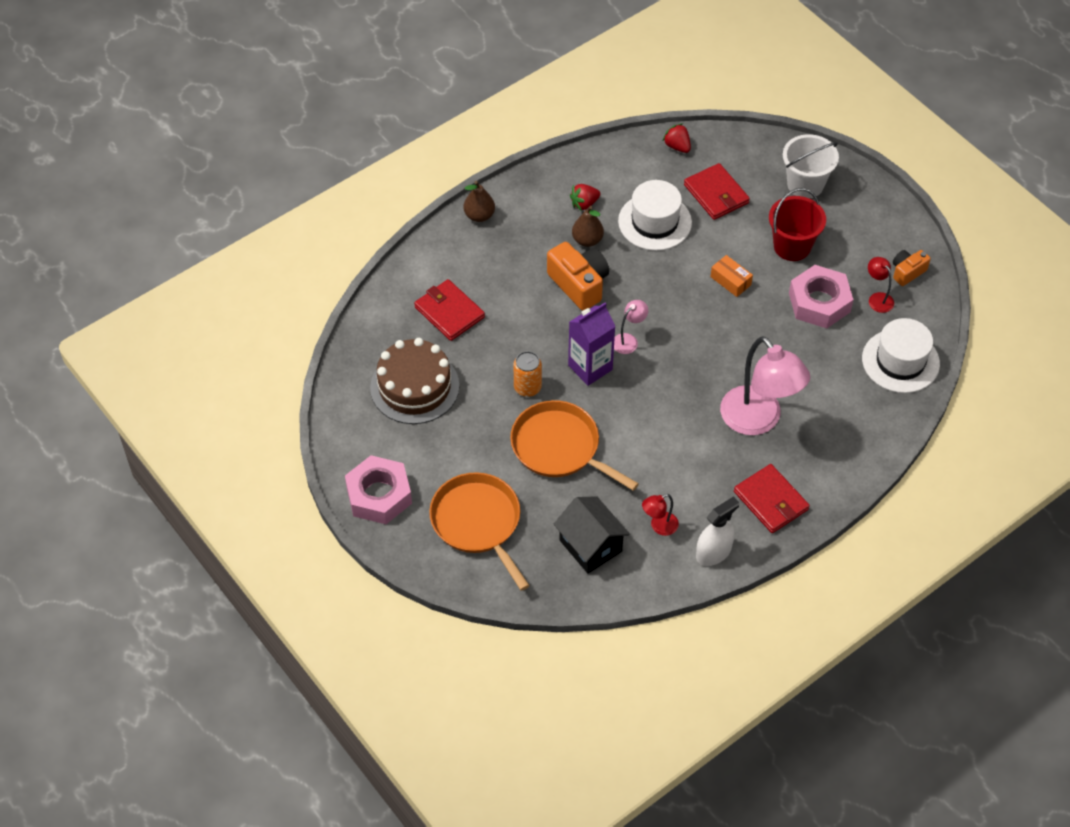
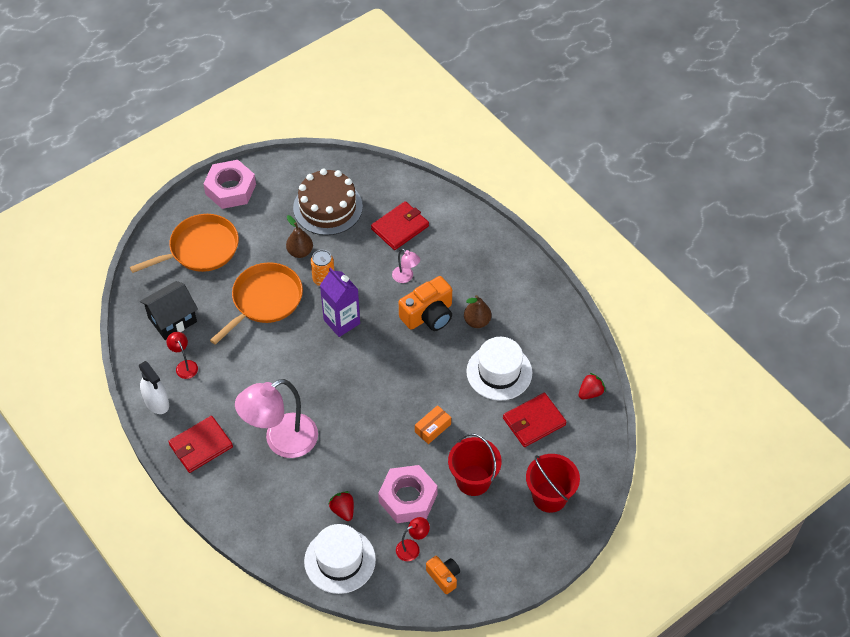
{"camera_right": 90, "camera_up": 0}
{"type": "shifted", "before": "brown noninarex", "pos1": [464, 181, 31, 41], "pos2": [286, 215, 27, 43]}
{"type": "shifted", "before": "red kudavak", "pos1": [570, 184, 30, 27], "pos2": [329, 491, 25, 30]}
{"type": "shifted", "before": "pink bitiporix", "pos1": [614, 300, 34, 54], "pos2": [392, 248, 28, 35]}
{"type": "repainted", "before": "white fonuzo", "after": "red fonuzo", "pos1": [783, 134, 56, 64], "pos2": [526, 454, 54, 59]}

..........

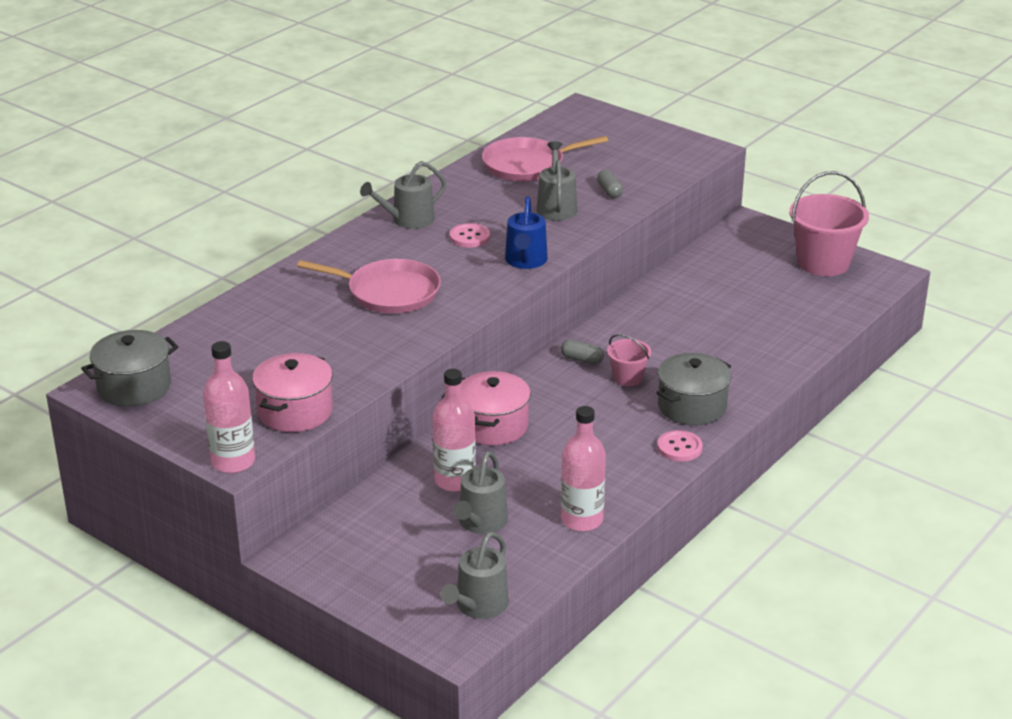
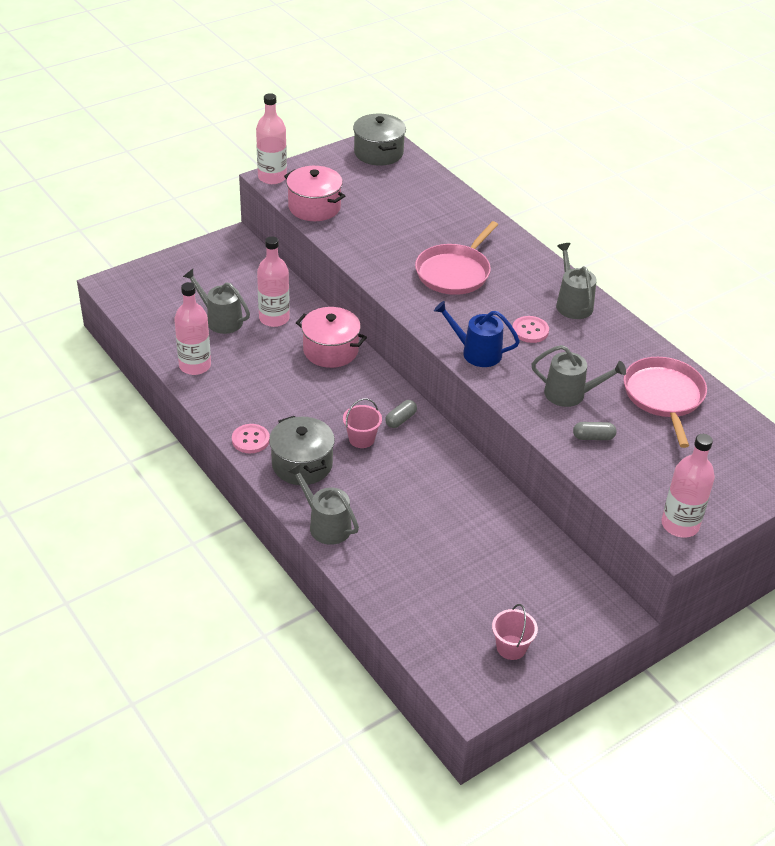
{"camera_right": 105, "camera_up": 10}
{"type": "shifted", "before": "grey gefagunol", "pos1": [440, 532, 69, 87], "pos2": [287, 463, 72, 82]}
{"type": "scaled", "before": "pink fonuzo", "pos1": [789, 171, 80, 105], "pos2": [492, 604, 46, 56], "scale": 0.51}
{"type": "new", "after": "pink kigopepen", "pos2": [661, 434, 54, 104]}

..........

Assigned task: Copy each line above holding "type".

Response below:
{"type": "shifted", "before": "brown noninarex", "pos1": [464, 181, 31, 41], "pos2": [286, 215, 27, 43]}
{"type": "shifted", "before": "red kudavak", "pos1": [570, 184, 30, 27], "pos2": [329, 491, 25, 30]}
{"type": "shifted", "before": "pink bitiporix", "pos1": [614, 300, 34, 54], "pos2": [392, 248, 28, 35]}
{"type": "repainted", "before": "white fonuzo", "after": "red fonuzo", "pos1": [783, 134, 56, 64], "pos2": [526, 454, 54, 59]}
{"type": "shifted", "before": "grey gefagunol", "pos1": [440, 532, 69, 87], "pos2": [287, 463, 72, 82]}
{"type": "scaled", "before": "pink fonuzo", "pos1": [789, 171, 80, 105], "pos2": [492, 604, 46, 56], "scale": 0.51}
{"type": "new", "after": "pink kigopepen", "pos2": [661, 434, 54, 104]}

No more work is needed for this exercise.